Coordinate-based change listings
Segment Open

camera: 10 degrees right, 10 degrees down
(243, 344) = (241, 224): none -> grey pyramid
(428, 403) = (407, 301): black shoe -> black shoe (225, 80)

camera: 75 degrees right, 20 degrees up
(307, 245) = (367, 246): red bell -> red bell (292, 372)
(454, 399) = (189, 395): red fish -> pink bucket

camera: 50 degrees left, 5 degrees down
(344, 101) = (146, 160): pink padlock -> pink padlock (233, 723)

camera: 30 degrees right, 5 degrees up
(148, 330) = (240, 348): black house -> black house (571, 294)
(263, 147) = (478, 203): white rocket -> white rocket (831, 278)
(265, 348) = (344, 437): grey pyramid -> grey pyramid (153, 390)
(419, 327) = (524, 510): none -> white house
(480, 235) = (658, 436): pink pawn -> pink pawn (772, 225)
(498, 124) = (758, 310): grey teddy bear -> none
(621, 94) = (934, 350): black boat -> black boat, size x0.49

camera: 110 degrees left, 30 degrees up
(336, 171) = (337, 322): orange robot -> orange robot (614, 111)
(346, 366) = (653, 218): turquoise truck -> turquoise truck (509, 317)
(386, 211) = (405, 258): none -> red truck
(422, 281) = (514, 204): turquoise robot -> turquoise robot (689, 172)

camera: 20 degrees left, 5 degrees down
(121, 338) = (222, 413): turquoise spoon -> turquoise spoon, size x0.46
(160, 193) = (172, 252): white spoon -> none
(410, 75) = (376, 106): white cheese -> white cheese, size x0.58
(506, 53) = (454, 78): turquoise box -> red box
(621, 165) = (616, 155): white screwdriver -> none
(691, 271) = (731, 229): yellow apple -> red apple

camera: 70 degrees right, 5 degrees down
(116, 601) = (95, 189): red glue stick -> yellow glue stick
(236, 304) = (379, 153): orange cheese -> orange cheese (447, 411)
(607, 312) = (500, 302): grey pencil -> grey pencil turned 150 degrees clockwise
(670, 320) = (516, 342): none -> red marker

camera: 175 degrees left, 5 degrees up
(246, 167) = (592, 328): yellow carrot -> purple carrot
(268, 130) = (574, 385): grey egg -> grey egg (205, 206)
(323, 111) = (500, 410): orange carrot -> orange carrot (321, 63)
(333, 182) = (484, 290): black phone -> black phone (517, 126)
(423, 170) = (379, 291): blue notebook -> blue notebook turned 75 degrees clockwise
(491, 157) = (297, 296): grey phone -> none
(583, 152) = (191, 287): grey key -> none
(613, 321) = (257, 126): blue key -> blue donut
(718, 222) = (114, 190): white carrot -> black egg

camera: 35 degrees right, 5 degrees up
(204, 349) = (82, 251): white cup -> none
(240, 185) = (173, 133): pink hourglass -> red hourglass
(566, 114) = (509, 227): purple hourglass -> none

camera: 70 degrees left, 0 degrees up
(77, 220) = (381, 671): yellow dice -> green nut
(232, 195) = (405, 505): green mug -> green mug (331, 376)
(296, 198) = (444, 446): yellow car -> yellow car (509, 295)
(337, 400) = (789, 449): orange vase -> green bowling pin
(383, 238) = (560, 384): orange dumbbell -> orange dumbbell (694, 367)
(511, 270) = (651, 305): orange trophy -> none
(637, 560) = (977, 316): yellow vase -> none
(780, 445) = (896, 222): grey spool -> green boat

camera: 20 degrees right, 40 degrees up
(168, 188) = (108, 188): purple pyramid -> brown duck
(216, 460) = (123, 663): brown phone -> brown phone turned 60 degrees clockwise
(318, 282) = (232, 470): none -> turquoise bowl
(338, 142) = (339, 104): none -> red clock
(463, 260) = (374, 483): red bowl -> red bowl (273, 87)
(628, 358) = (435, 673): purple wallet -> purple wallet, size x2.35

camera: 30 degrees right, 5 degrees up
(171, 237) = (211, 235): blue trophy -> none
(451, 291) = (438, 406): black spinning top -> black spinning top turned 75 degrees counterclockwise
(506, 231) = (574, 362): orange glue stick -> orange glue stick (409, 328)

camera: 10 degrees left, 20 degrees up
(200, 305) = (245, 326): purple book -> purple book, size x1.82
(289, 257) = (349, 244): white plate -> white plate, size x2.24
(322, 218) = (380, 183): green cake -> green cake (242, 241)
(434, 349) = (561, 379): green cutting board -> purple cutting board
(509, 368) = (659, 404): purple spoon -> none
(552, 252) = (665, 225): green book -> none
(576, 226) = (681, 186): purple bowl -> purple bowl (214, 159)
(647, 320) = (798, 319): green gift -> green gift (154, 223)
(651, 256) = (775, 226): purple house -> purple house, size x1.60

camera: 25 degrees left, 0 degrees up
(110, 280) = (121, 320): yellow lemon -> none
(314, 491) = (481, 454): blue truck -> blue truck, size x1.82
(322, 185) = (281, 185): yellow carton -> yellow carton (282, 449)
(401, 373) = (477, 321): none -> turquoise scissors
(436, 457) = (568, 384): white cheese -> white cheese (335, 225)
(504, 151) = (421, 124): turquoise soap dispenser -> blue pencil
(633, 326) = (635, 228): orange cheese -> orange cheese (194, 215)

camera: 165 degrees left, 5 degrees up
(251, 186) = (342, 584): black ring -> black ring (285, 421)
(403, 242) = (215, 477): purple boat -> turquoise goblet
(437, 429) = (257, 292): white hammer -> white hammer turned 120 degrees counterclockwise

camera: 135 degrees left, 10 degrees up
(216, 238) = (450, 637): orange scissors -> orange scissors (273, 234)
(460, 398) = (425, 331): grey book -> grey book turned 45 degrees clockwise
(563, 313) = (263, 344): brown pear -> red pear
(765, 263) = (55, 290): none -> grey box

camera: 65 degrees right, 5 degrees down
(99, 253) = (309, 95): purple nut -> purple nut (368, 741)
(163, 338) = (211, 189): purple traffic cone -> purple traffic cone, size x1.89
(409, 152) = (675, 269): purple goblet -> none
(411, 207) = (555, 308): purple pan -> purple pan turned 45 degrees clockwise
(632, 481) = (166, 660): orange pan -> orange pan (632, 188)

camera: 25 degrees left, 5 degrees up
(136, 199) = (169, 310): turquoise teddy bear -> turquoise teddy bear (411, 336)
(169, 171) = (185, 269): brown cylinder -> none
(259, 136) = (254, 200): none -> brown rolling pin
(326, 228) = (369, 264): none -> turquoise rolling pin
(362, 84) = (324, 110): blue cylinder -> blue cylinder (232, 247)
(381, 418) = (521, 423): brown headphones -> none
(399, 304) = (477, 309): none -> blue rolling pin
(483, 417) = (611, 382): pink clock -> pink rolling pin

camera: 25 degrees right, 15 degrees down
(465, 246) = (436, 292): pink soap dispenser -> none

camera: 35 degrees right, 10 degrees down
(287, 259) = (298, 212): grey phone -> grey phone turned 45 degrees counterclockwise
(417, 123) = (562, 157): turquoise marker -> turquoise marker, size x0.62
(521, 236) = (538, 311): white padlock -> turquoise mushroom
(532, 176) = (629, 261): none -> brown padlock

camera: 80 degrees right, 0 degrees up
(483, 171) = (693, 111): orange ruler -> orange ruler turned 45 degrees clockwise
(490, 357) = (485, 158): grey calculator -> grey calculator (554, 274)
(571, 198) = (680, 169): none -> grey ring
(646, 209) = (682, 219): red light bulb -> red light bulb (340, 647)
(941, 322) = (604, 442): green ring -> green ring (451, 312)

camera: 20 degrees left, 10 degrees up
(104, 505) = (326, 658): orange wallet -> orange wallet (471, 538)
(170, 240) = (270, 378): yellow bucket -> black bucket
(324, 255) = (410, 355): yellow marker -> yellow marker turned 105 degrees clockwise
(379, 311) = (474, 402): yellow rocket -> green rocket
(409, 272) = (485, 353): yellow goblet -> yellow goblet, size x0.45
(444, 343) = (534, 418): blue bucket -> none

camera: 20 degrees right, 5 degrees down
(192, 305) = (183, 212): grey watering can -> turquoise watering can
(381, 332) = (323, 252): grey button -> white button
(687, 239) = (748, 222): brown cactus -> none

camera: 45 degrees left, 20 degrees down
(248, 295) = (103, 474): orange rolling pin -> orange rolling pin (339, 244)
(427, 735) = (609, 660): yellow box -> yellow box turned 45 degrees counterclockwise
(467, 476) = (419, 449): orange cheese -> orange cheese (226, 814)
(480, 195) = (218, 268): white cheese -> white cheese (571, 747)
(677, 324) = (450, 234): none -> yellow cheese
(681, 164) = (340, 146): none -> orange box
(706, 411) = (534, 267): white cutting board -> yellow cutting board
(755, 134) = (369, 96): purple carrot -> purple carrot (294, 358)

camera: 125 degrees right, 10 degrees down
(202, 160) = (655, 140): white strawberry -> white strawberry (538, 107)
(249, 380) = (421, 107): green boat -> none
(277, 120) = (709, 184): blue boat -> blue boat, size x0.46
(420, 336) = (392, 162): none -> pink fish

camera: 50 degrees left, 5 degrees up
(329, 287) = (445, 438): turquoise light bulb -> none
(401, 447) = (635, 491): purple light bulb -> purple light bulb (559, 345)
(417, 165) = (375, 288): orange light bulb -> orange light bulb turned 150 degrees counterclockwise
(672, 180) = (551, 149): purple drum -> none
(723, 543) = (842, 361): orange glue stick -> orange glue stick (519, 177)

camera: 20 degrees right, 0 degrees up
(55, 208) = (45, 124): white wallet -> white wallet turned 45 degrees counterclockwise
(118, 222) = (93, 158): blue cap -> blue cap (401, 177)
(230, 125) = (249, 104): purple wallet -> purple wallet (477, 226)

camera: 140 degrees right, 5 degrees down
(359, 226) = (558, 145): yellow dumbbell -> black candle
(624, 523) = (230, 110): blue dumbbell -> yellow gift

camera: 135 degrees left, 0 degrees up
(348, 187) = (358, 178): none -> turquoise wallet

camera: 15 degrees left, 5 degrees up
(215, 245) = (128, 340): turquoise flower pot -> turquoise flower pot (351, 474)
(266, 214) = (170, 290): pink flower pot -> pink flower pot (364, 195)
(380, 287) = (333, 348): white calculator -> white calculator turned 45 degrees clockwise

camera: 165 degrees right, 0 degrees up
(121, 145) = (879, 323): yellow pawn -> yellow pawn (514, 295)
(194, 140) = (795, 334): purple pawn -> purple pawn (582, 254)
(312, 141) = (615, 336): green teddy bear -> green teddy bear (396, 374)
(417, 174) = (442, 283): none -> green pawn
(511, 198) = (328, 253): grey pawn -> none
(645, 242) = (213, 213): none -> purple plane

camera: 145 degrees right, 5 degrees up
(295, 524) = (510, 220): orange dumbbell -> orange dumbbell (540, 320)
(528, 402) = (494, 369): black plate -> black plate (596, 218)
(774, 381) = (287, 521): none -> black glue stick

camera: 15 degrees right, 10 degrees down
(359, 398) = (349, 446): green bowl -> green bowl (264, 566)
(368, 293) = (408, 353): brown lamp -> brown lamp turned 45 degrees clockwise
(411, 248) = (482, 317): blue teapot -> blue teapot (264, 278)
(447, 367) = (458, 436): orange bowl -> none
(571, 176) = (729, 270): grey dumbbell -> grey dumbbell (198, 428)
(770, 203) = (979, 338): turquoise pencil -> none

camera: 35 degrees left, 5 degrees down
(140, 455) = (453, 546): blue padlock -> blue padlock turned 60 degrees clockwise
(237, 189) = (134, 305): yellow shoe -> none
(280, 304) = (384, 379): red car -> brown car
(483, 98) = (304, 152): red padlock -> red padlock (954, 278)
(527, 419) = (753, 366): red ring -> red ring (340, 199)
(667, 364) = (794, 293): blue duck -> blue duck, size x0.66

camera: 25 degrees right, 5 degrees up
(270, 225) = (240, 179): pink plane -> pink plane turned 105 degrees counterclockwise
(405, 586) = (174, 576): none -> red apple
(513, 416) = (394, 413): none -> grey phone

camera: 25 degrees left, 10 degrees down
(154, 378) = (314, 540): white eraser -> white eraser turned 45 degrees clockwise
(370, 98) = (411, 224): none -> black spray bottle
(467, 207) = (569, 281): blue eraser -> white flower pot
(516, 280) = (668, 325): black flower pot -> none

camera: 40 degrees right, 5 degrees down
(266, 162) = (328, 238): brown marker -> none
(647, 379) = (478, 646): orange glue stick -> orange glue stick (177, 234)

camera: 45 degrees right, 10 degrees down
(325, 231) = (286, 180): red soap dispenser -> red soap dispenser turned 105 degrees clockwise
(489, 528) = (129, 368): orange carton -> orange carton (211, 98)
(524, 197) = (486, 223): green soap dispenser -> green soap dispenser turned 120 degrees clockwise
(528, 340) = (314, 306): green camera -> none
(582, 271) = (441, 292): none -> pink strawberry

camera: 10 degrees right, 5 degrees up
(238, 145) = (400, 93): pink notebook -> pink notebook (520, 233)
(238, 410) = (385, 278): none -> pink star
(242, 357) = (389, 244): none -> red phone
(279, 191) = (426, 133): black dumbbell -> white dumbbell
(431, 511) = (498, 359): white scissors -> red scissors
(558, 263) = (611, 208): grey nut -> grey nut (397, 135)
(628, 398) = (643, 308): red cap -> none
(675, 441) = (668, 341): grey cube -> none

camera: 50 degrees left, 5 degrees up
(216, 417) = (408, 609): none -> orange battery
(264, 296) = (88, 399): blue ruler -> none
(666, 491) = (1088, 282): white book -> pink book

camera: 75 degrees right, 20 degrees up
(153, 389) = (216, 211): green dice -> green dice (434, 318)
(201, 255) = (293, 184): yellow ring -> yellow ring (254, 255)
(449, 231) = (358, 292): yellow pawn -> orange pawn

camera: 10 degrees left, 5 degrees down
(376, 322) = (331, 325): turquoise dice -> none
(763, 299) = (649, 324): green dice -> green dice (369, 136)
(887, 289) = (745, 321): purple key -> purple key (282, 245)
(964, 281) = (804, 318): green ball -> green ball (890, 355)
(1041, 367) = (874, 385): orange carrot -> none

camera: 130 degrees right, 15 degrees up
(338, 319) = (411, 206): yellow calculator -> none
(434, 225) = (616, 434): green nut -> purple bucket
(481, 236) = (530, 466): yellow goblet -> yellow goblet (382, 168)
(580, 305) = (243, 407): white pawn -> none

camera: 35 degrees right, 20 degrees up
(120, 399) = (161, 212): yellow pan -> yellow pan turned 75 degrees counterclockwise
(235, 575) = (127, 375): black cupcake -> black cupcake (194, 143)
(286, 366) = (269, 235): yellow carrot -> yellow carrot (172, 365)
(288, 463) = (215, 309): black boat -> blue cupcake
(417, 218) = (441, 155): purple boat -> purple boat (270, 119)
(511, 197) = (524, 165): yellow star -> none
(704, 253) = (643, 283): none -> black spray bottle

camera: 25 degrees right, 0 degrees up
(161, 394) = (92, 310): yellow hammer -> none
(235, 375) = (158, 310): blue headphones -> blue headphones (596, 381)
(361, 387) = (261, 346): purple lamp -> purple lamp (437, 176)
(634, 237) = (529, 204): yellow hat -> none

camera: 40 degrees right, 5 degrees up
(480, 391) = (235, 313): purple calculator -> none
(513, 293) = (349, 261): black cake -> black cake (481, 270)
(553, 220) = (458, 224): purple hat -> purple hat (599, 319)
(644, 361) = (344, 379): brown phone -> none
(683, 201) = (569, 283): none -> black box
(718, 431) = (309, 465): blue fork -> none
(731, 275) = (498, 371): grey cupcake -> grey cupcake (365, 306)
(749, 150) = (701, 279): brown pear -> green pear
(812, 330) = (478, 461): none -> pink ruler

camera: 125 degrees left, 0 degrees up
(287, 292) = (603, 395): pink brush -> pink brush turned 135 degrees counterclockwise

Segment Closed

§ Problem to solve: Go over the records above line by line and count those holding the word "cheese". Reply only with the number.

§ Answer to this problem: 7